- _What to do_:
Print the lines of the listing below verbatim from its first line through the line bearing "pink dice: 1 -> 2". Any pictures are to be omitted.

- _Records supplied_:
• • • •

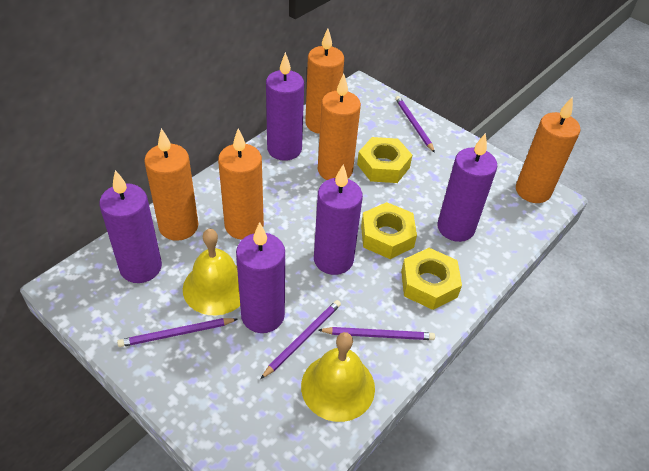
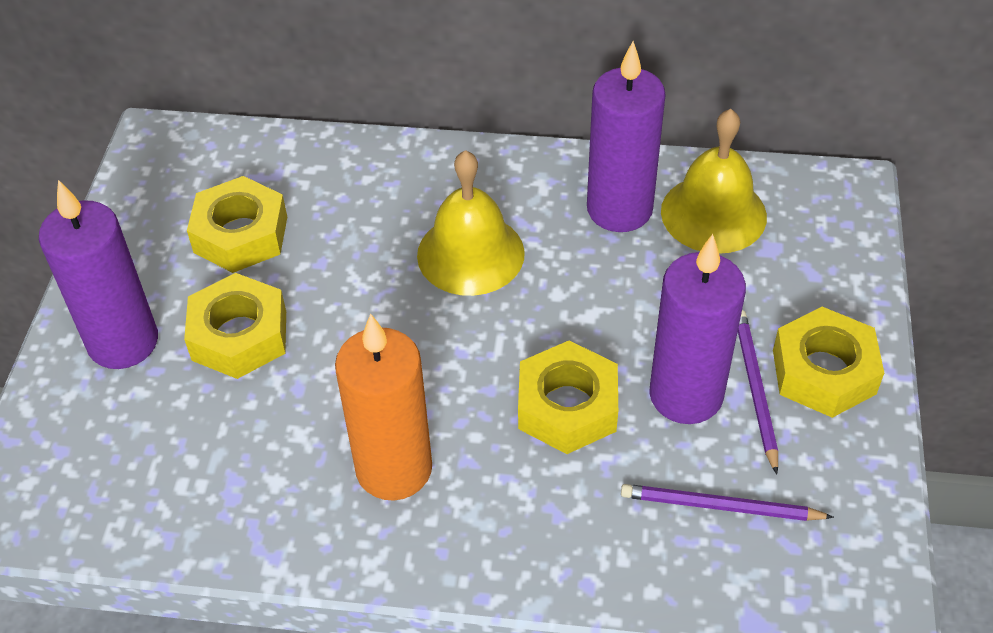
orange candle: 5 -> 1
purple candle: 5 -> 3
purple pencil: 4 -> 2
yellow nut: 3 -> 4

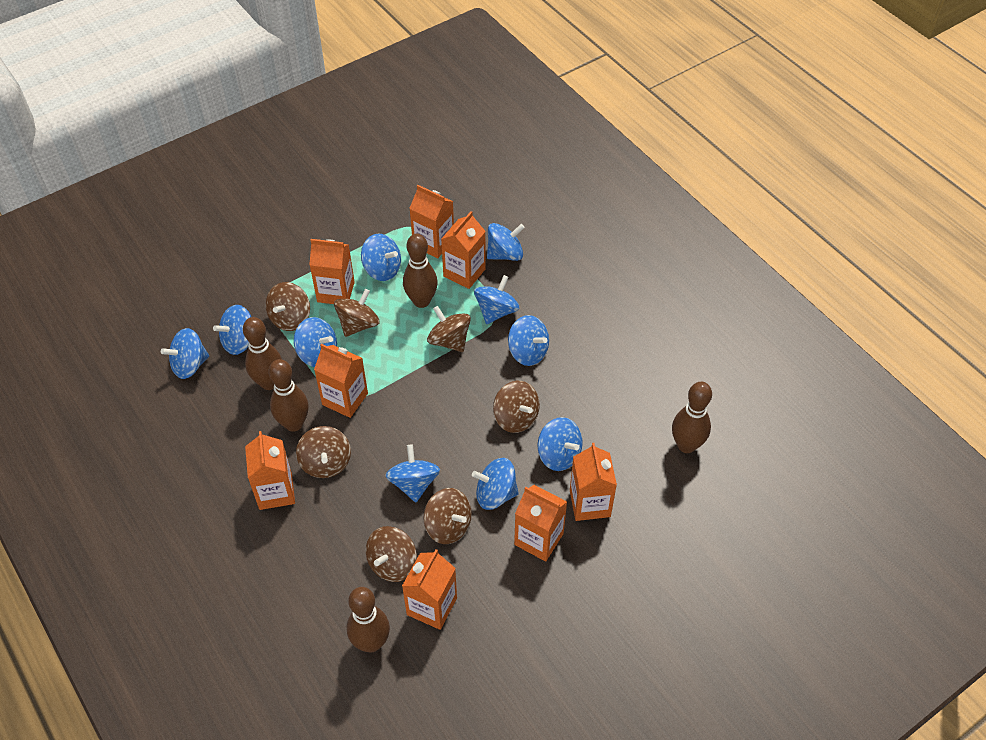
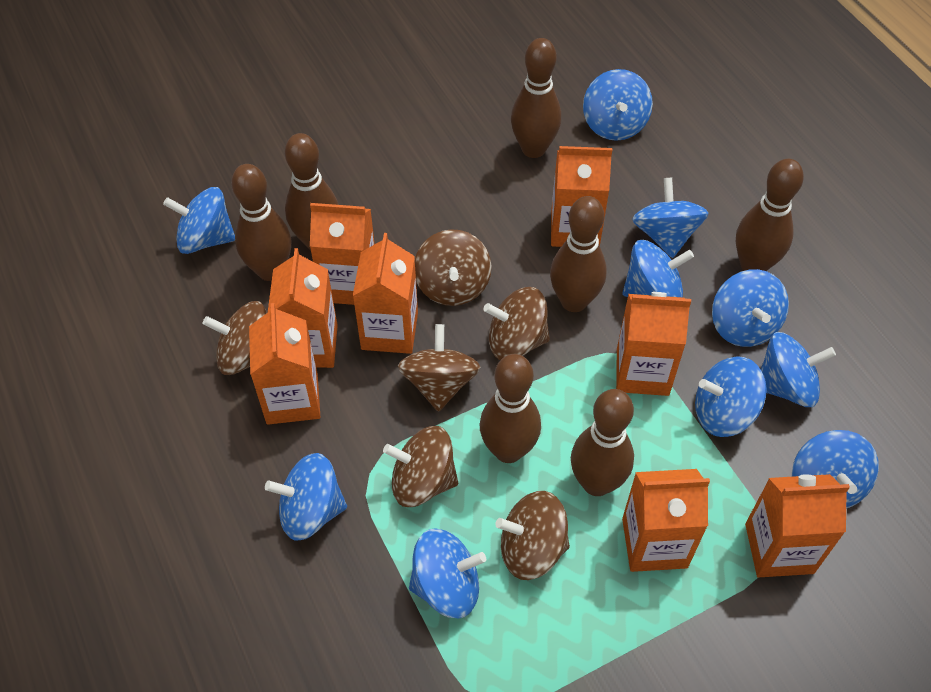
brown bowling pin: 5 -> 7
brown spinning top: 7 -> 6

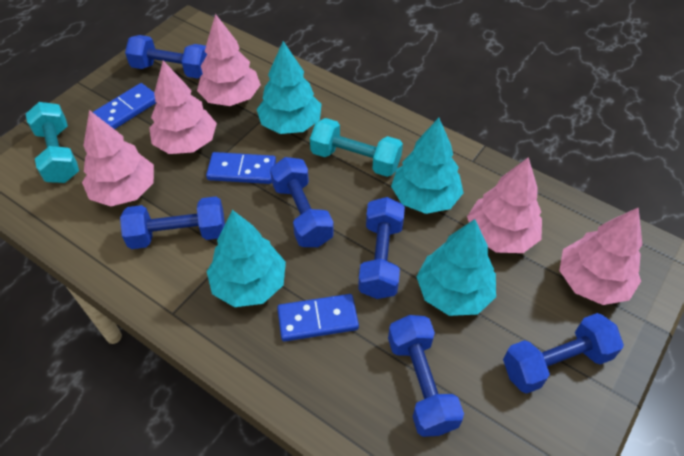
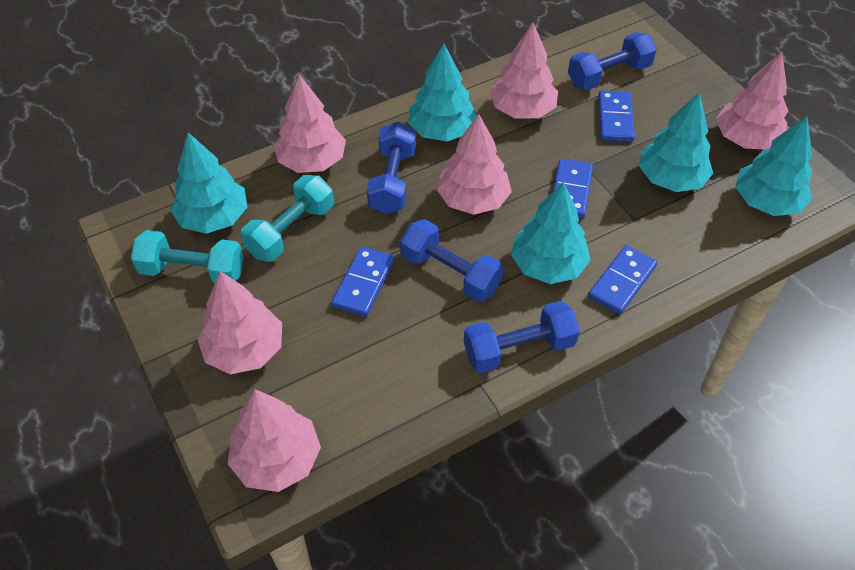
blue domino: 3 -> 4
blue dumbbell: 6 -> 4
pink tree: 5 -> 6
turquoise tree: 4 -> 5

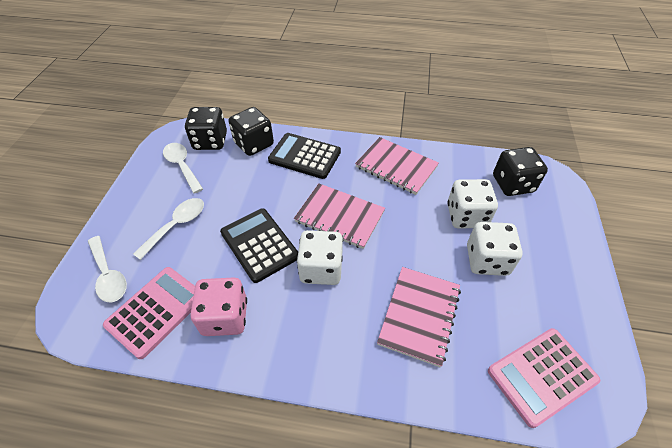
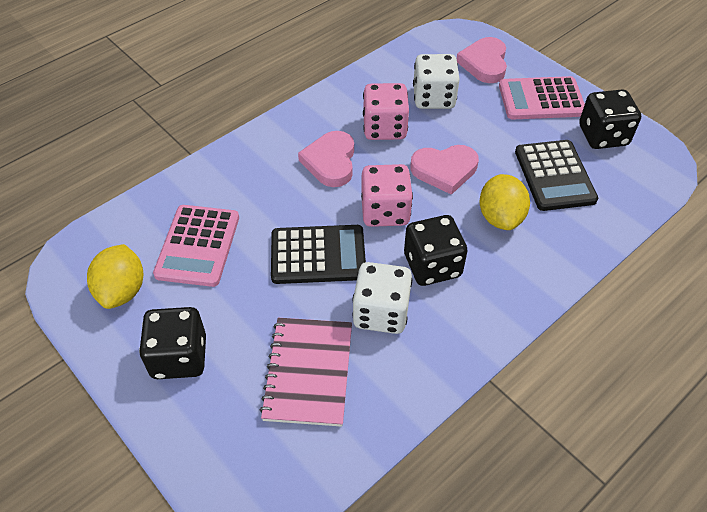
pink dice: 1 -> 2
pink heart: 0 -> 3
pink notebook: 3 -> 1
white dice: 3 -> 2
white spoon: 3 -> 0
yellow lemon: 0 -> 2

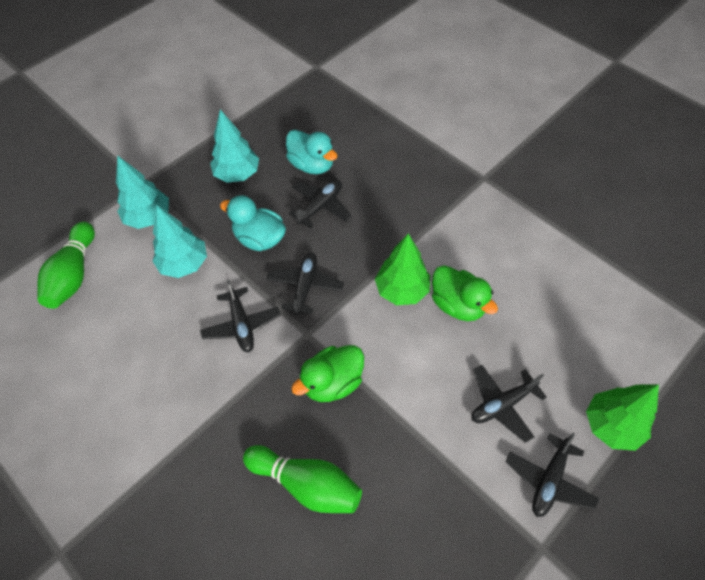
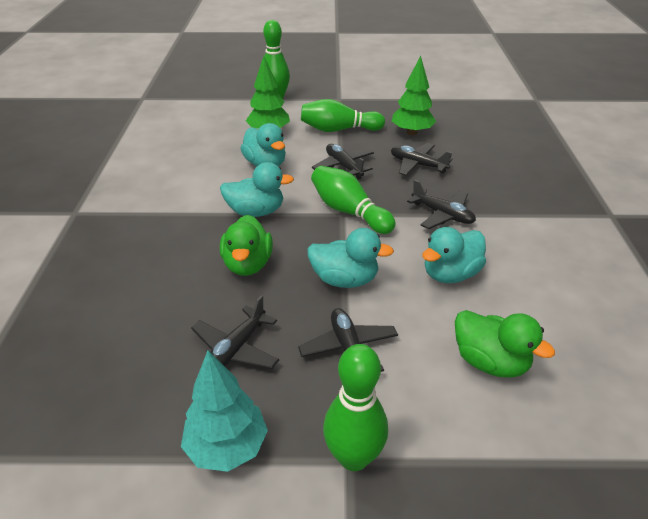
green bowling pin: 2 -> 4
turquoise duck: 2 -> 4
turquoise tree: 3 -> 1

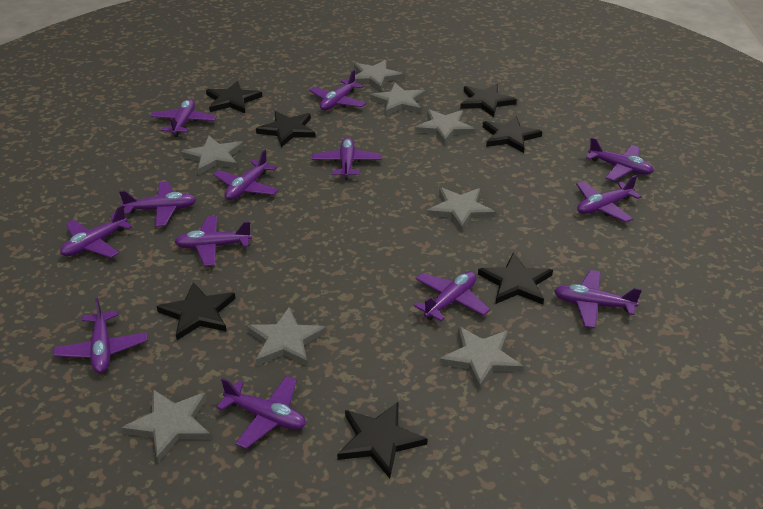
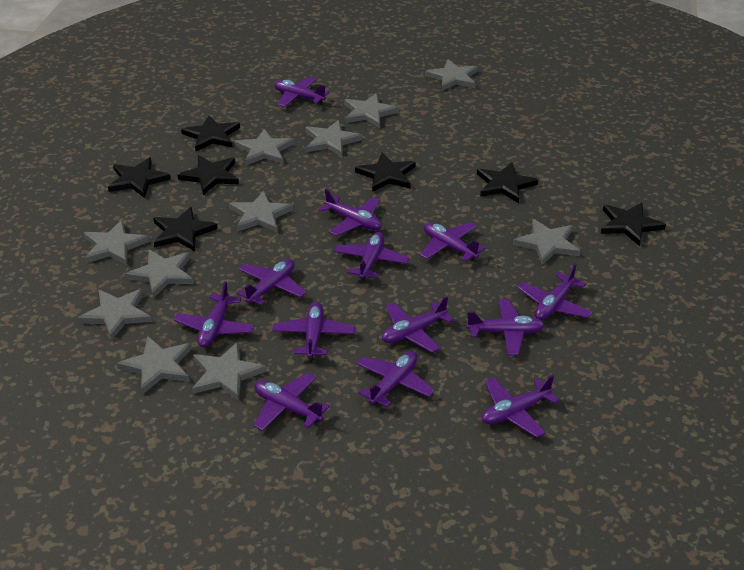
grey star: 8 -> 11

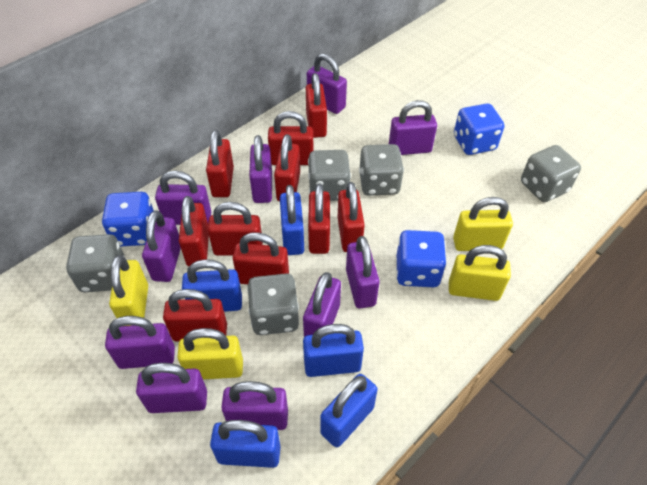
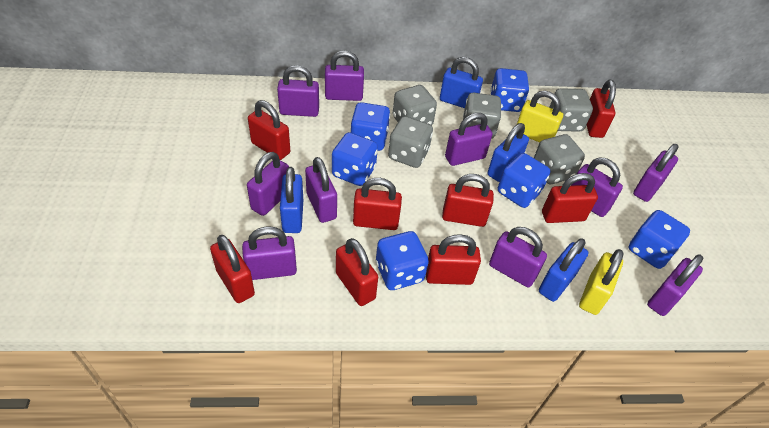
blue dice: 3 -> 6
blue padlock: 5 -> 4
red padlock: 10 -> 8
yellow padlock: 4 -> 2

• • • •

- _Solution for this problem_:
orange candle: 5 -> 1
purple candle: 5 -> 3
purple pencil: 4 -> 2
yellow nut: 3 -> 4

brown bowling pin: 5 -> 7
brown spinning top: 7 -> 6

blue domino: 3 -> 4
blue dumbbell: 6 -> 4
pink tree: 5 -> 6
turquoise tree: 4 -> 5

pink dice: 1 -> 2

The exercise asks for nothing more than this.